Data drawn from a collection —
==============================
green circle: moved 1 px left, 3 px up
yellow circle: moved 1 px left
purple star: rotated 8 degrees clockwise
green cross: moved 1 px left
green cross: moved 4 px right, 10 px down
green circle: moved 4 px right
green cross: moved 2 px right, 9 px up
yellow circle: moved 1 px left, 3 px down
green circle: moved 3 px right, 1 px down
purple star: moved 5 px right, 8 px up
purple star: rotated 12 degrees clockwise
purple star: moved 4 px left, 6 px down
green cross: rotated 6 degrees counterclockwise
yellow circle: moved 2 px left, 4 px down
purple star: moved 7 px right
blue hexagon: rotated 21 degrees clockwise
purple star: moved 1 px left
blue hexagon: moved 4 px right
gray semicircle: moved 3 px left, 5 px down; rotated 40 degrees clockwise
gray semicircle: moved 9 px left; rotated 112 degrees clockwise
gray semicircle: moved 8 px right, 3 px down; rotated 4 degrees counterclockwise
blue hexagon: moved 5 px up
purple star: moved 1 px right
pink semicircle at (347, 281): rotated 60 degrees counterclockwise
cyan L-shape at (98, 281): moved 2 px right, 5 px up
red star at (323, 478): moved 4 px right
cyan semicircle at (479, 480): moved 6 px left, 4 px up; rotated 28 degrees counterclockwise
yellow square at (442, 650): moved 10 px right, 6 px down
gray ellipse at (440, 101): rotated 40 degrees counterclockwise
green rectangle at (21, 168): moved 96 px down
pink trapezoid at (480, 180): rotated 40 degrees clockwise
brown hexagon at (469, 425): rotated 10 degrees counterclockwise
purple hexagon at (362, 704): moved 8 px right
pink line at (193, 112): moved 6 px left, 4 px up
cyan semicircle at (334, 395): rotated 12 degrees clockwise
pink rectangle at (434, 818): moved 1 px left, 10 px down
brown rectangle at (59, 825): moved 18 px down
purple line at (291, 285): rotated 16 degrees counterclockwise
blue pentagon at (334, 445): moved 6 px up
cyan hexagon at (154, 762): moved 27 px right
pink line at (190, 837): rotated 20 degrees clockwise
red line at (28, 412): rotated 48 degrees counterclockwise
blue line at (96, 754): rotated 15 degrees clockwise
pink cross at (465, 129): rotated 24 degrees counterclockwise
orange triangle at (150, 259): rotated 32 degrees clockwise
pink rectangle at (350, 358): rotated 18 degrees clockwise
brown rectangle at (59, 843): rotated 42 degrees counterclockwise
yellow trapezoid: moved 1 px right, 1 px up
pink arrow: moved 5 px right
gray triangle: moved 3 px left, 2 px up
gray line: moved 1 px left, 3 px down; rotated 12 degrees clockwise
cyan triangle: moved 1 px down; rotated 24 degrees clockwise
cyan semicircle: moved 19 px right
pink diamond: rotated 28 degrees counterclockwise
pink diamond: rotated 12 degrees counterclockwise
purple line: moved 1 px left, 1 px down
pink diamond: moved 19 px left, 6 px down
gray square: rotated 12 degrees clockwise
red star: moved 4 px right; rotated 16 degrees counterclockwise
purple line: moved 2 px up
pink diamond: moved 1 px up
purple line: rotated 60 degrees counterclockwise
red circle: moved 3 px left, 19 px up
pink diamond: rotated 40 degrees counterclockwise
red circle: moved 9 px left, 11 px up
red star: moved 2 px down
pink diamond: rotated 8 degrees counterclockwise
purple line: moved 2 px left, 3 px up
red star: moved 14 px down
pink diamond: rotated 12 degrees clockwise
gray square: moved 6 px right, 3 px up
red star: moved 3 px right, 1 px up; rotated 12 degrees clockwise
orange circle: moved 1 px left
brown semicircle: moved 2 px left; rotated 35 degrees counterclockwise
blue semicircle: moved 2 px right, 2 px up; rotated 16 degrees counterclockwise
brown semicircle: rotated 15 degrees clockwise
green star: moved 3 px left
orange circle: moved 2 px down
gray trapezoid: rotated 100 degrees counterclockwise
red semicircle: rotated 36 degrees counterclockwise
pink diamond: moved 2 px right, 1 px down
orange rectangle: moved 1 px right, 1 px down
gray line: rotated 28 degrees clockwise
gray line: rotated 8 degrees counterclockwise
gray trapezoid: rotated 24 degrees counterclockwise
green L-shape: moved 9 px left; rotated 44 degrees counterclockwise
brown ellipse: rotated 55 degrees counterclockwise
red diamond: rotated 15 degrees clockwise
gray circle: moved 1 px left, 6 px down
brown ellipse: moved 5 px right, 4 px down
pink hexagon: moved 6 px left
==============================
Given exercise — Please write out the data above word for word, starting at its first line and ending with the line that contains "red star at (323, 478): moved 4 px right", both included.

Answer to the task —
green circle: moved 1 px left, 3 px up
yellow circle: moved 1 px left
purple star: rotated 8 degrees clockwise
green cross: moved 1 px left
green cross: moved 4 px right, 10 px down
green circle: moved 4 px right
green cross: moved 2 px right, 9 px up
yellow circle: moved 1 px left, 3 px down
green circle: moved 3 px right, 1 px down
purple star: moved 5 px right, 8 px up
purple star: rotated 12 degrees clockwise
purple star: moved 4 px left, 6 px down
green cross: rotated 6 degrees counterclockwise
yellow circle: moved 2 px left, 4 px down
purple star: moved 7 px right
blue hexagon: rotated 21 degrees clockwise
purple star: moved 1 px left
blue hexagon: moved 4 px right
gray semicircle: moved 3 px left, 5 px down; rotated 40 degrees clockwise
gray semicircle: moved 9 px left; rotated 112 degrees clockwise
gray semicircle: moved 8 px right, 3 px down; rotated 4 degrees counterclockwise
blue hexagon: moved 5 px up
purple star: moved 1 px right
pink semicircle at (347, 281): rotated 60 degrees counterclockwise
cyan L-shape at (98, 281): moved 2 px right, 5 px up
red star at (323, 478): moved 4 px right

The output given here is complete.